Top of Records for the exercise

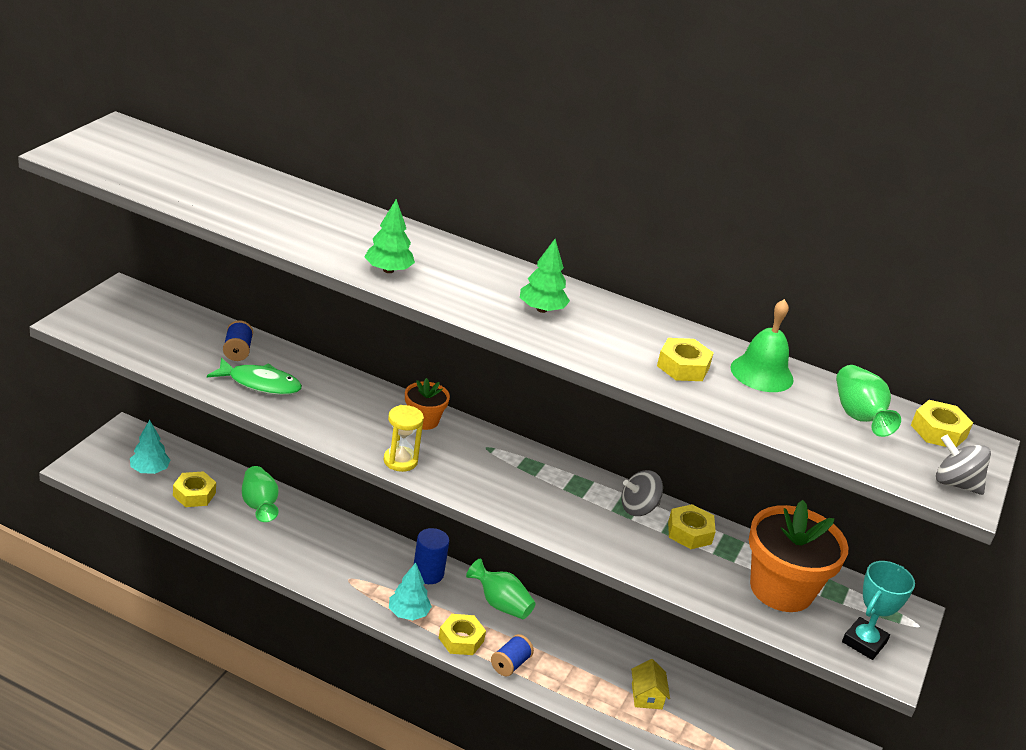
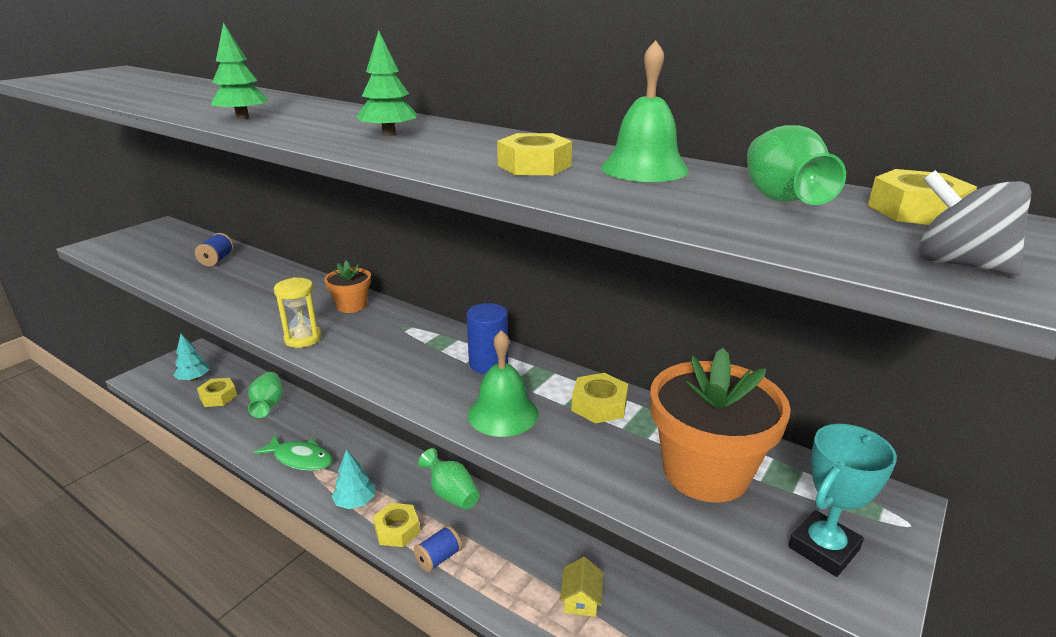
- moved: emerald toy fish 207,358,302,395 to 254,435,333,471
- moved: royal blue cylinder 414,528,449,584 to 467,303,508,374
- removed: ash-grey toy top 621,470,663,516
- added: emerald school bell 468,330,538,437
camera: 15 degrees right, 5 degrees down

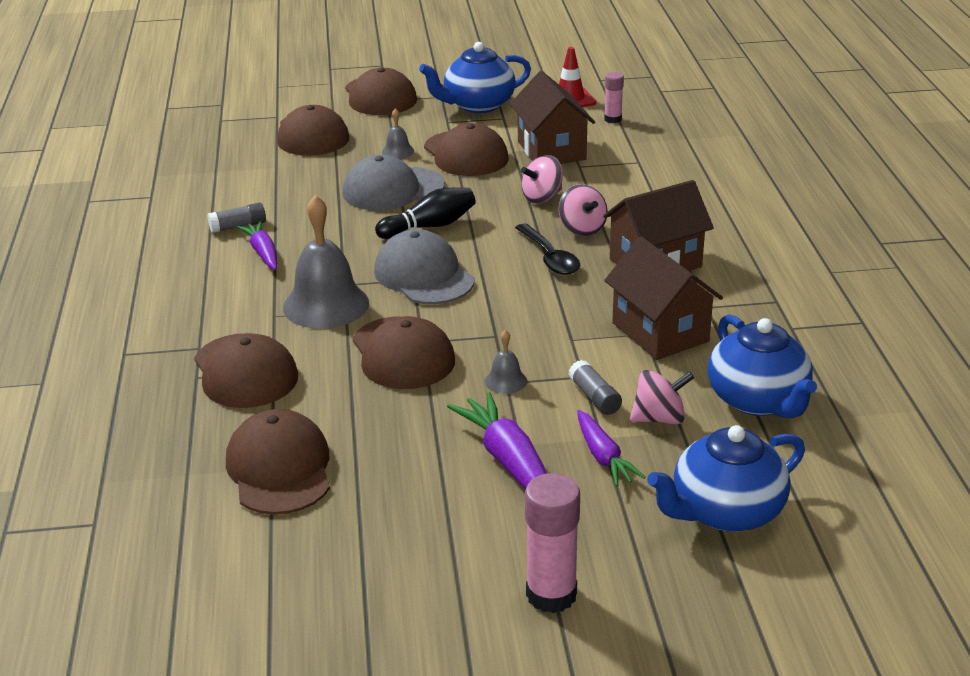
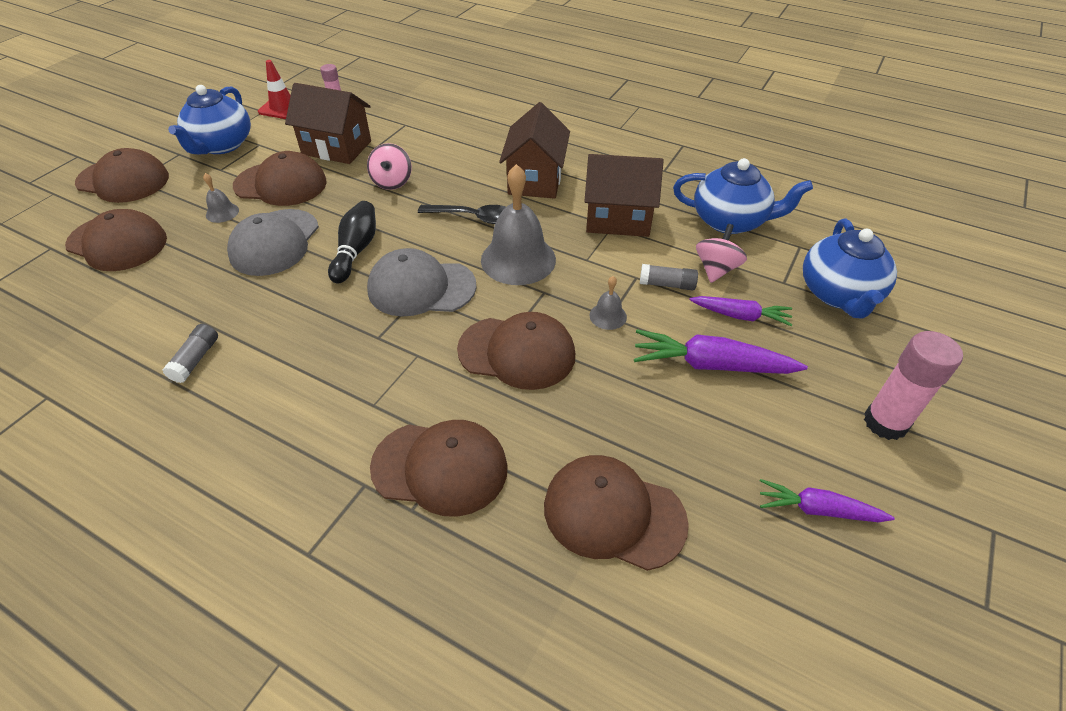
- moved: royal purple root vegetable 237,221,277,270 to 760,479,895,522
- moved: ash-grey school bell 283,195,369,329 to 481,164,556,285
- removed: pink toy top 559,184,608,236
camera: 55 degrees left, 15 degrees up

Bottom of Records for the exercise

What you have to do
If a line in the material above holds "emerald", copy it.

Reply
- moved: emerald toy fish 207,358,302,395 to 254,435,333,471
- added: emerald school bell 468,330,538,437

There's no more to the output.